DATA LISTING –
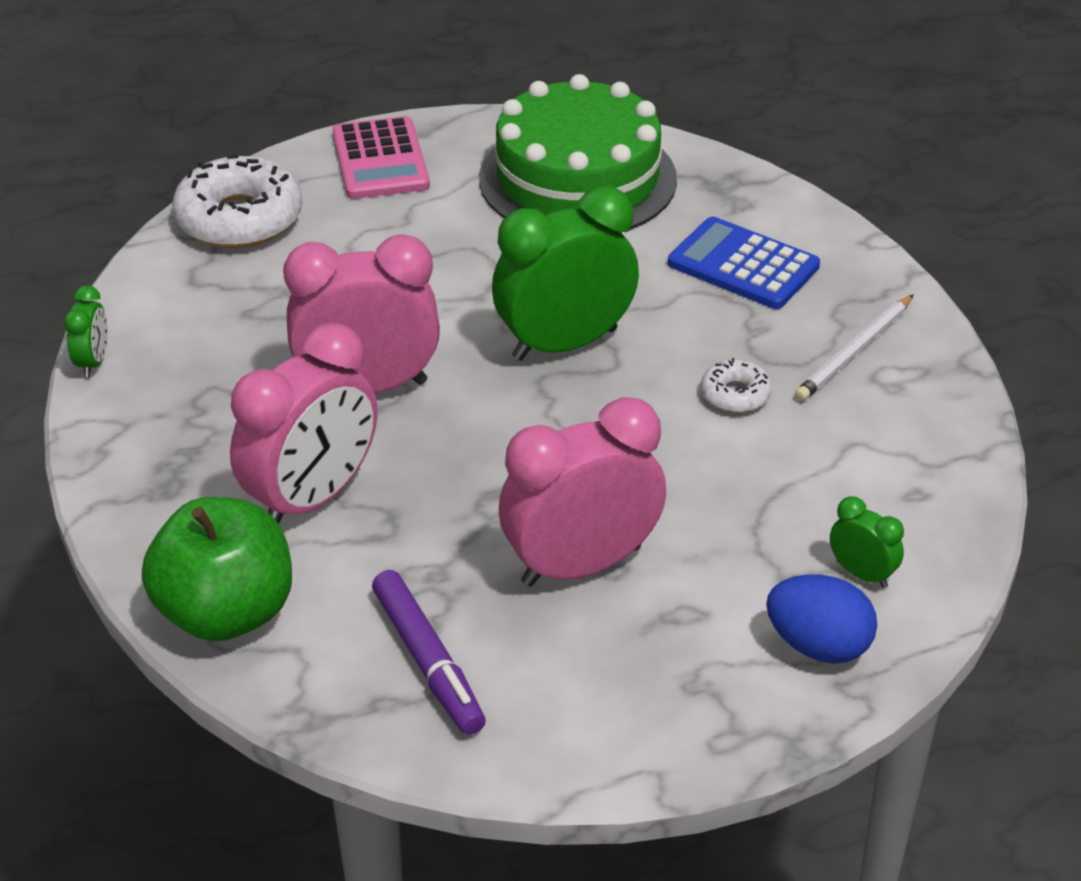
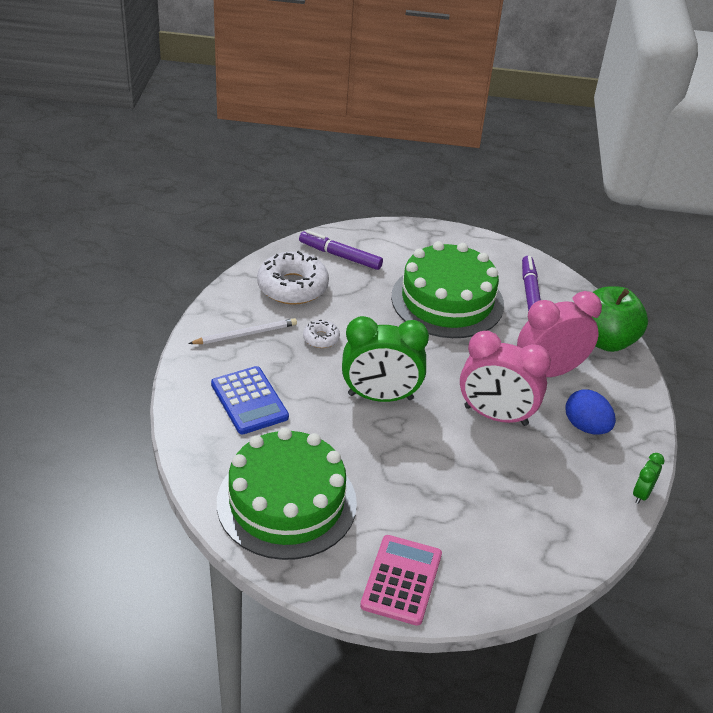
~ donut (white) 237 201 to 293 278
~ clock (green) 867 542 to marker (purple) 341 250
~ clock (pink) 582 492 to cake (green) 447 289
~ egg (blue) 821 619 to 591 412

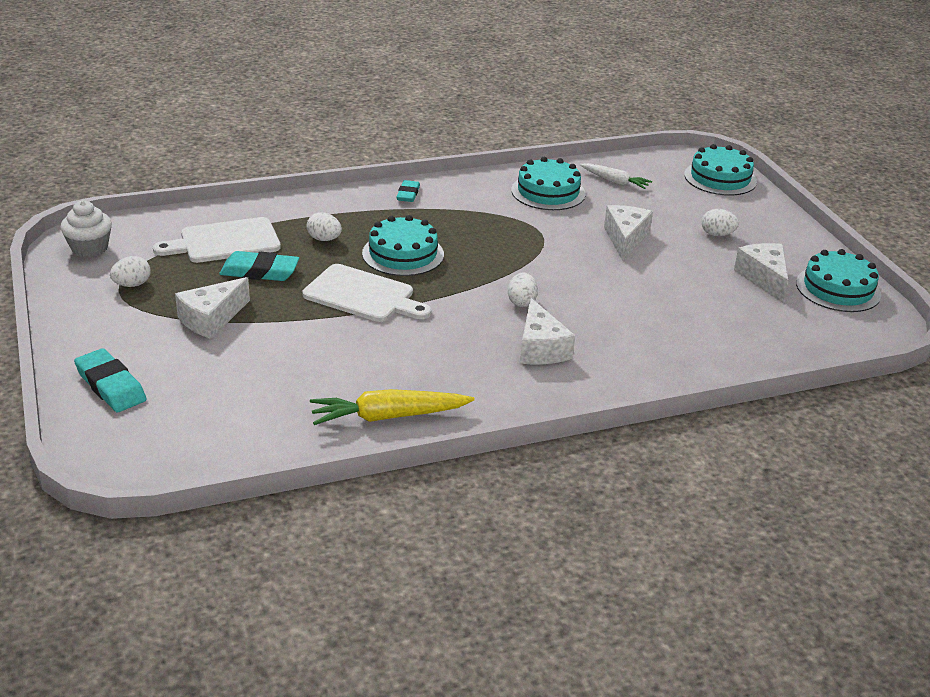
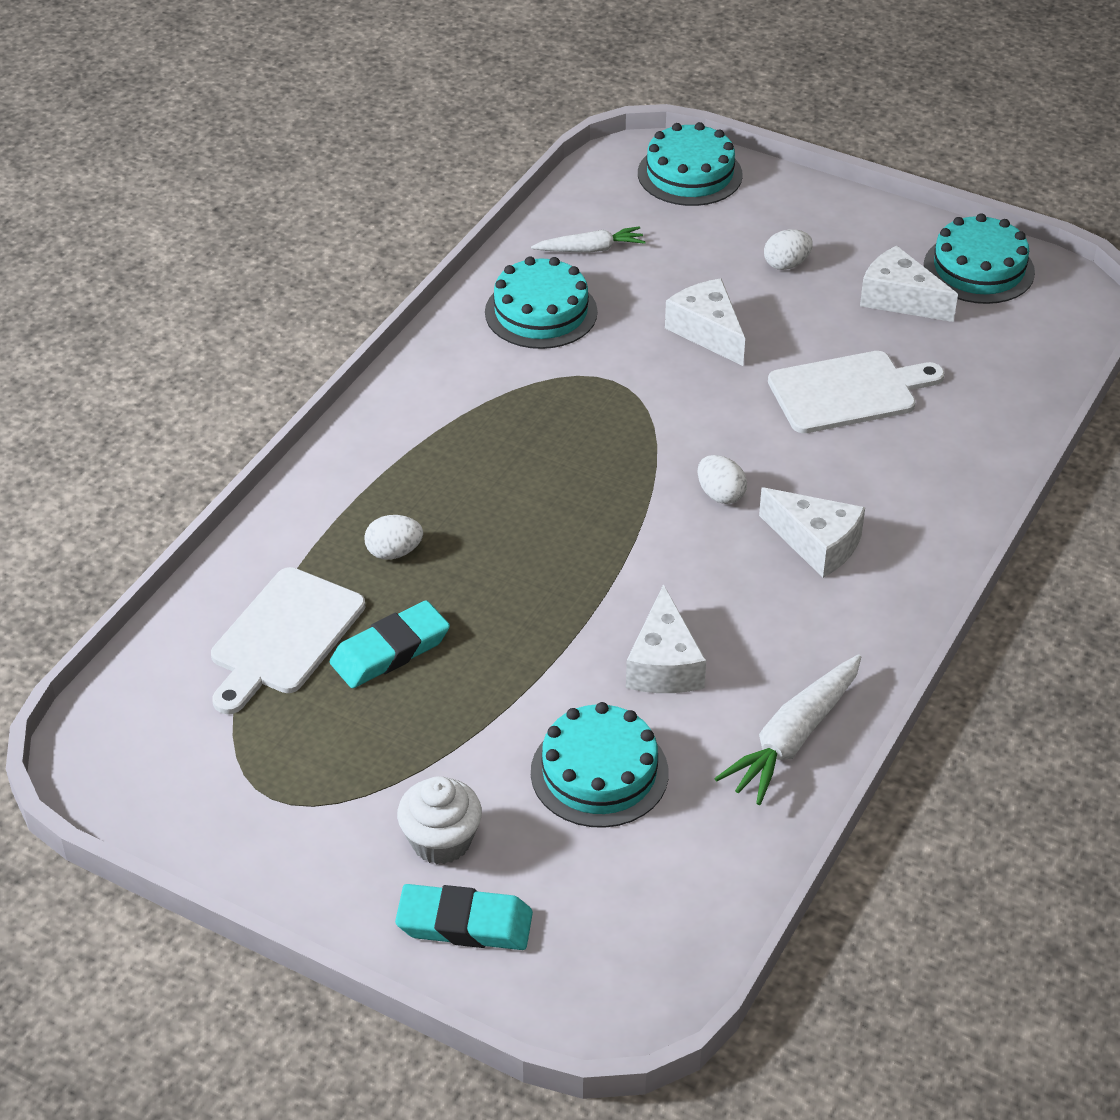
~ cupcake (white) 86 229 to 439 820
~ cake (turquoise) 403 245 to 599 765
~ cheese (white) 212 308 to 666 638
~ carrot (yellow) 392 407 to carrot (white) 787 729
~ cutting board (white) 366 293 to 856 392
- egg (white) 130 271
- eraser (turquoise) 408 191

TASK BRIEF – Skip the pictures and retype exactly the lines from the one that contains "(green) 447 289" to the last line of the records.

RESPONSE FOR THIS EXERCISE –
~ clock (pink) 582 492 to cake (green) 447 289
~ egg (blue) 821 619 to 591 412

~ cupcake (white) 86 229 to 439 820
~ cake (turquoise) 403 245 to 599 765
~ cheese (white) 212 308 to 666 638
~ carrot (yellow) 392 407 to carrot (white) 787 729
~ cutting board (white) 366 293 to 856 392
- egg (white) 130 271
- eraser (turquoise) 408 191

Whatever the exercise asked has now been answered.